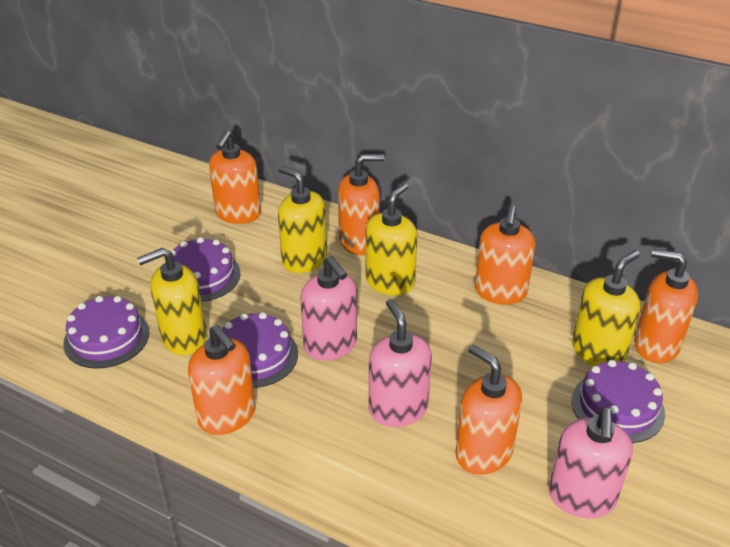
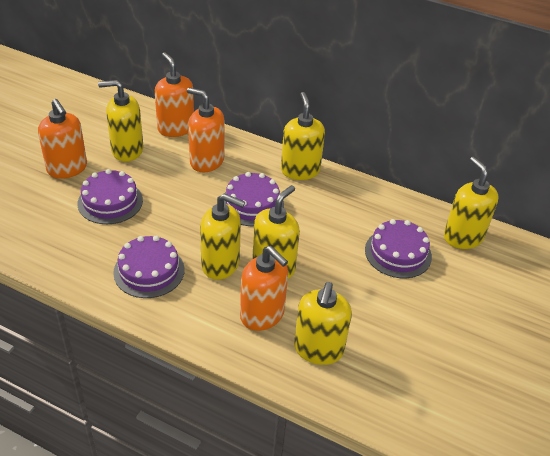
orange soap dispenser: 6 -> 4
pink soap dispenser: 3 -> 0
yellow soap dispenser: 4 -> 6

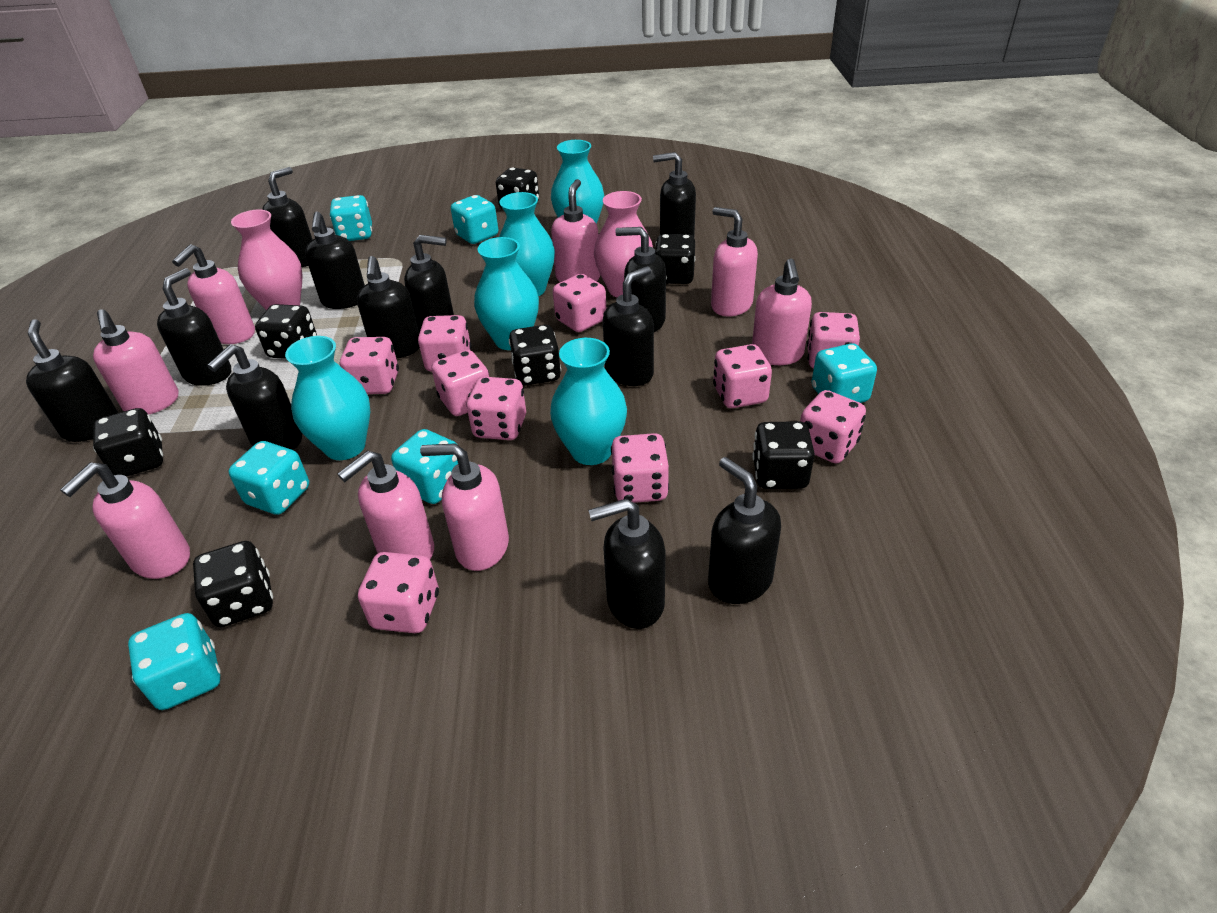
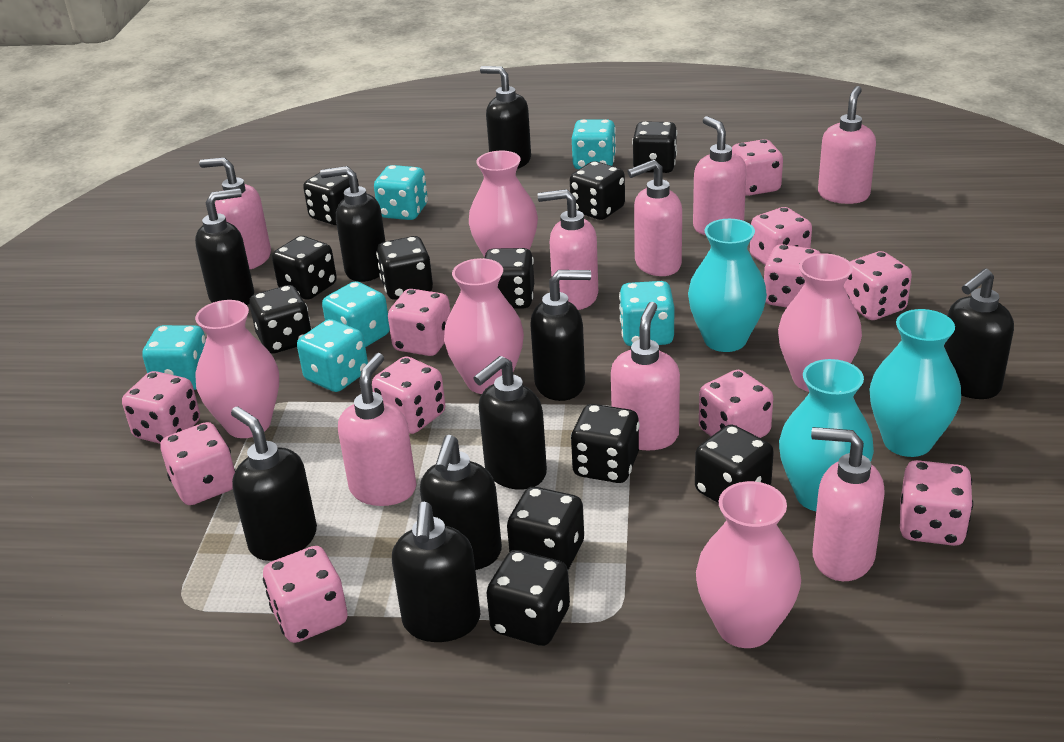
black dice: 7 -> 11
black soap dispenser: 12 -> 9
pink dice: 10 -> 11
pink vase: 2 -> 5
turquoise vase: 5 -> 3

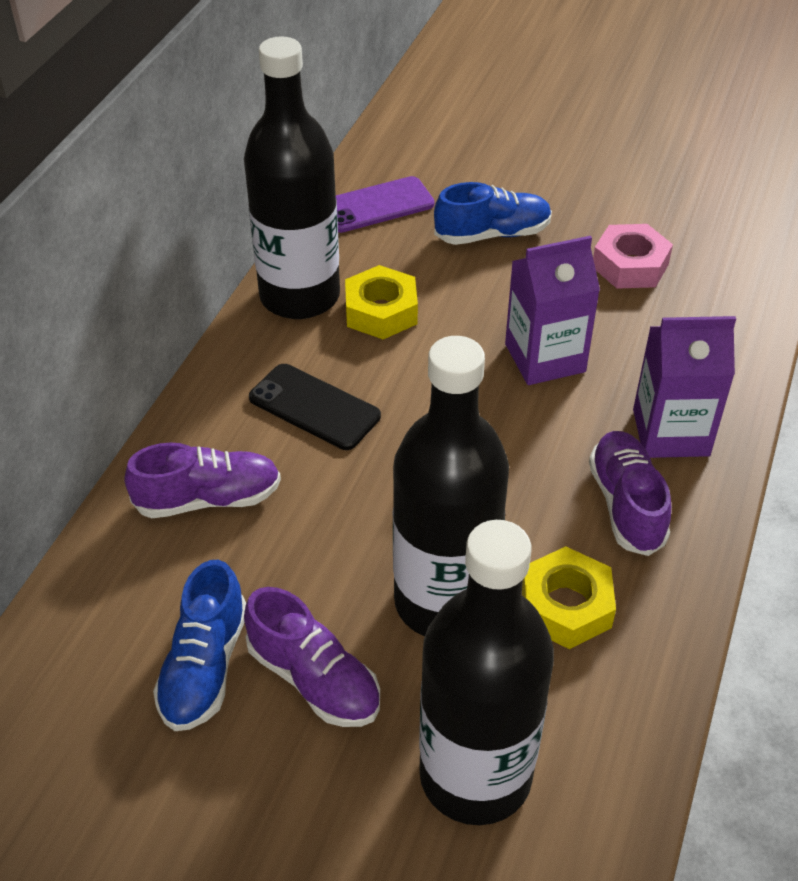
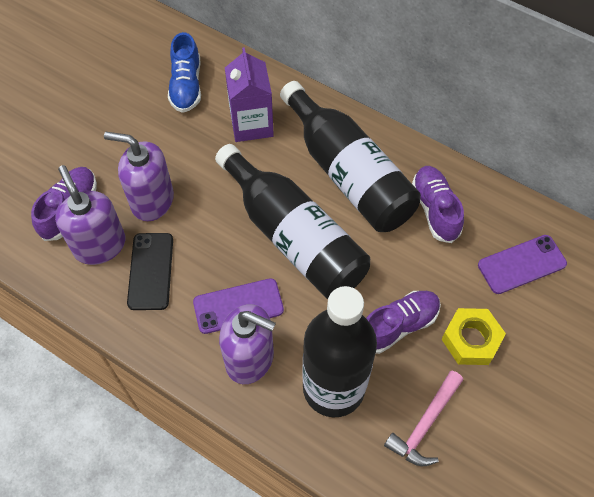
blue shoe: 2 -> 1
pink hammer: 0 -> 1
pink nut: 1 -> 0
purple carton: 2 -> 1
purple phone: 1 -> 2
purple soap dispenser: 0 -> 3
yellow nut: 2 -> 1

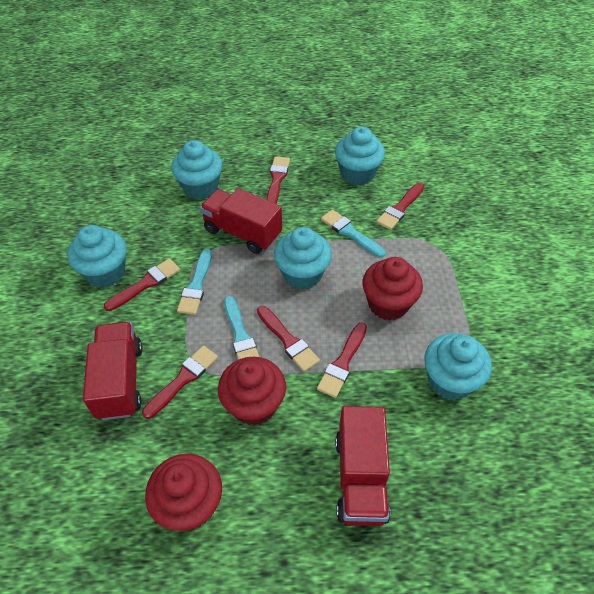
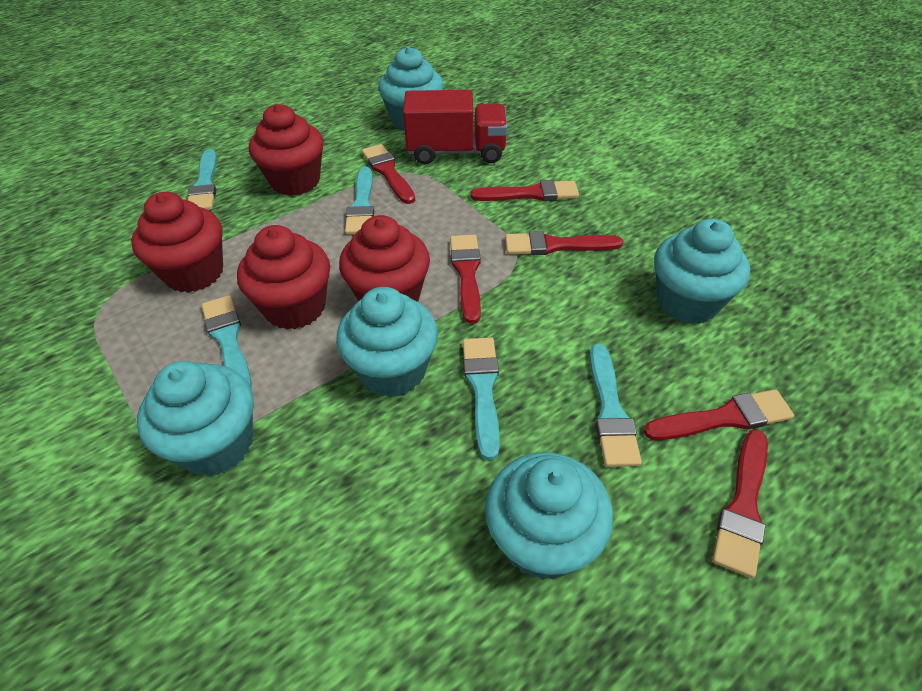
red cupcake: 3 -> 4
red truck: 3 -> 1
turquoise brush: 3 -> 5

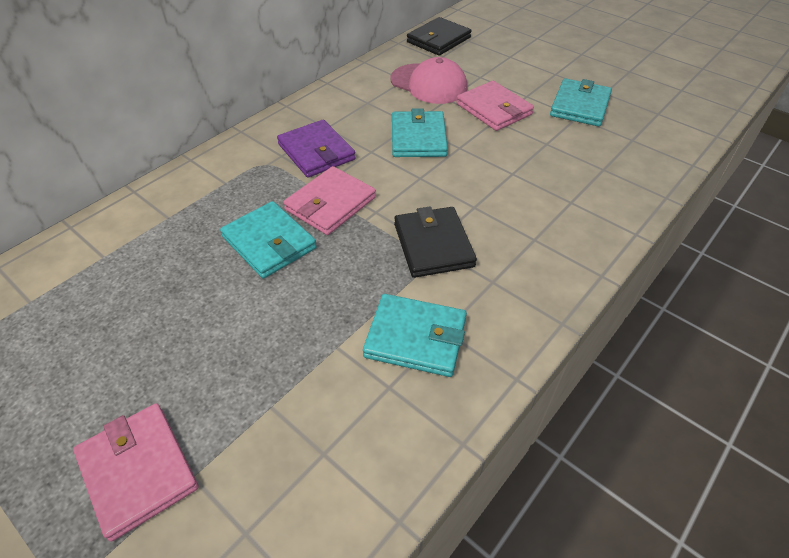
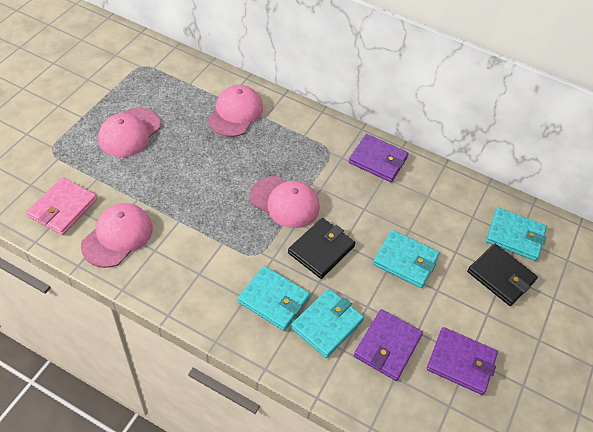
pink cap: 1 -> 4
pink wallet: 3 -> 1
purple wallet: 1 -> 3

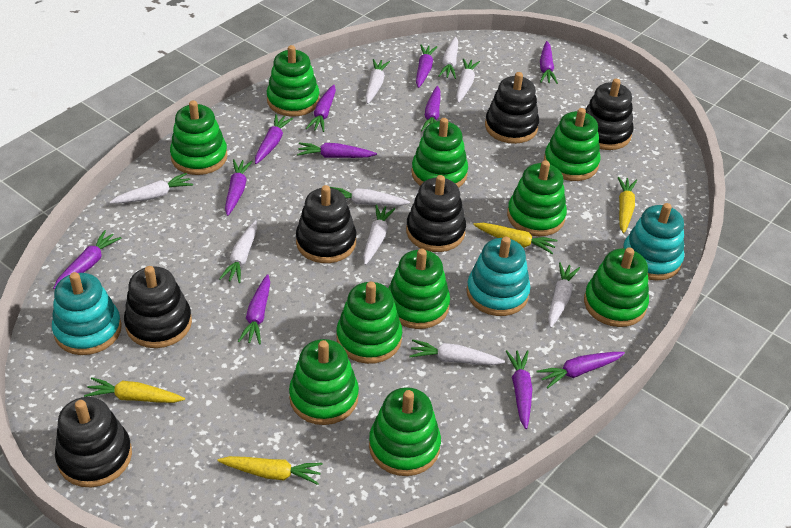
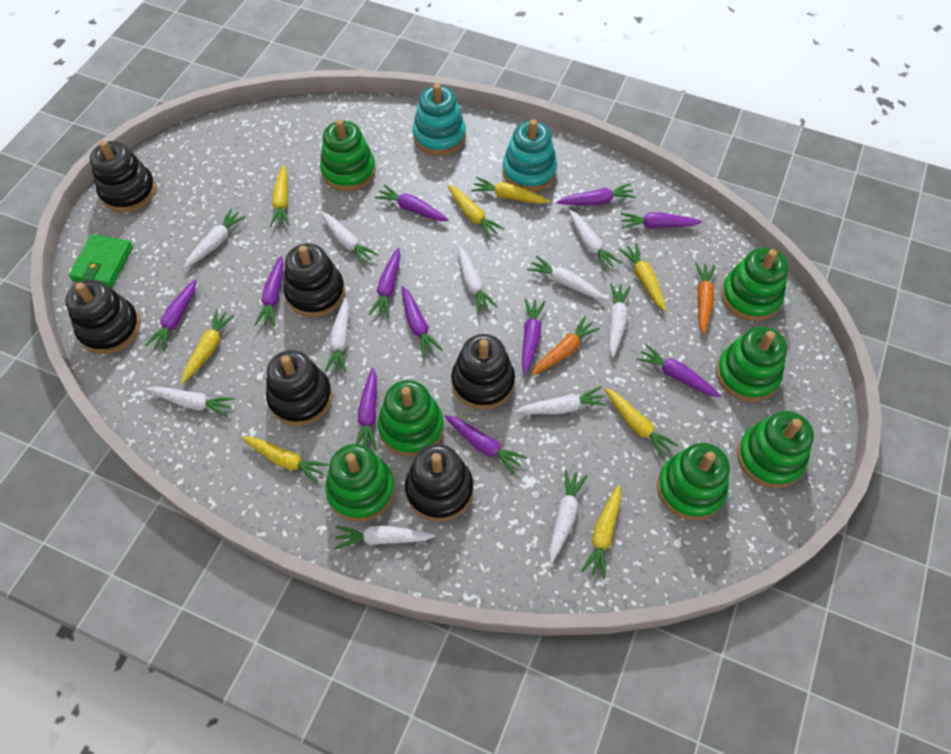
green stacking toy: 10 -> 7
green wallet: 0 -> 1
orange carrot: 0 -> 2
turquoise stacking toy: 3 -> 2
white carrot: 9 -> 11
yellow carrot: 4 -> 8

= EXERCISE DIRECTIONS =
Quote only the lines from the line containing "orange carrot: 0 -> 2" through the end of the entries, keeping the first and the last.

= ANSWER TO THE EXERCISE =
orange carrot: 0 -> 2
turquoise stacking toy: 3 -> 2
white carrot: 9 -> 11
yellow carrot: 4 -> 8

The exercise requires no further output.